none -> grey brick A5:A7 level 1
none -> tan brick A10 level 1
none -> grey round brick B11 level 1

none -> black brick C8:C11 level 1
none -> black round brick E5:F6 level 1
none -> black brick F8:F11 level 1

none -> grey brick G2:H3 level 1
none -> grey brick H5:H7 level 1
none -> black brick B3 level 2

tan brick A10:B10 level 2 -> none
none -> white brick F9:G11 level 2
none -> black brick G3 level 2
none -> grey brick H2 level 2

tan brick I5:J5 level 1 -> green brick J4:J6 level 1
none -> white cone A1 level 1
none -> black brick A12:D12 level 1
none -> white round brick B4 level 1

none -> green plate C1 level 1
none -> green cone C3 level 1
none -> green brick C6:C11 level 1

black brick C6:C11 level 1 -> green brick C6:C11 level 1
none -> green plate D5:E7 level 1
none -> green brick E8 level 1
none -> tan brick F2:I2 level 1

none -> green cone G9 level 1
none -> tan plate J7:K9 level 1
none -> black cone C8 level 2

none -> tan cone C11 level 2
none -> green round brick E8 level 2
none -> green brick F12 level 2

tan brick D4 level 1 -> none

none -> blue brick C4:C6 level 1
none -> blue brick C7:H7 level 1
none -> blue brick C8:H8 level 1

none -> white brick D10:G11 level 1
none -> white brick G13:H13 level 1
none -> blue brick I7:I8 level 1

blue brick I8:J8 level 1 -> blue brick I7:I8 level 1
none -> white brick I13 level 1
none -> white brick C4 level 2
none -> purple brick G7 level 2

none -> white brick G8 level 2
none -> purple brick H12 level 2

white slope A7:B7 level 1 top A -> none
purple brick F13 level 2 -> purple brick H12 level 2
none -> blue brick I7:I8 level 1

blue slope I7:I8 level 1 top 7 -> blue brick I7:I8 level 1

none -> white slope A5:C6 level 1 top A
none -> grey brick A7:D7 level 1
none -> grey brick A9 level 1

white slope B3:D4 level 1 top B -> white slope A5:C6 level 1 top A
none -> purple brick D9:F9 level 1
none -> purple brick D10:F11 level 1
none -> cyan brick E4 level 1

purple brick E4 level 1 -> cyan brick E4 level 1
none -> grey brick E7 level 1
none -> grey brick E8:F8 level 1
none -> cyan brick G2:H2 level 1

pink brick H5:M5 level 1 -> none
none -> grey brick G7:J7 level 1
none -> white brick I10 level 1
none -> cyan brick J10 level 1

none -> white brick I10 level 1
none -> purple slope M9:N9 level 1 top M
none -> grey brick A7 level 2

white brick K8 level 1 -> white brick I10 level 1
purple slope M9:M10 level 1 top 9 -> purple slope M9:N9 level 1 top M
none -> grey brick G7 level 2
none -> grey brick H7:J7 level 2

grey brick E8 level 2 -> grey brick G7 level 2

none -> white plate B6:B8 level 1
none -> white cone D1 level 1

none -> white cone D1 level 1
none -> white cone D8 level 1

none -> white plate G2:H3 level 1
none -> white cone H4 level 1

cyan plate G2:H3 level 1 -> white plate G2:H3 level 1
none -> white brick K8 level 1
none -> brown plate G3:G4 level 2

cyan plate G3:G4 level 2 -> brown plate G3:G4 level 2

*Exercise description*
In the records above, copy exactly the lines from the one that contains "grey brick E8 level" through the last, and nothing else.

*Solution below*
grey brick E8 level 2 -> grey brick G7 level 2

none -> white plate B6:B8 level 1
none -> white cone D1 level 1

none -> white cone D1 level 1
none -> white cone D8 level 1

none -> white plate G2:H3 level 1
none -> white cone H4 level 1

cyan plate G2:H3 level 1 -> white plate G2:H3 level 1
none -> white brick K8 level 1
none -> brown plate G3:G4 level 2

cyan plate G3:G4 level 2 -> brown plate G3:G4 level 2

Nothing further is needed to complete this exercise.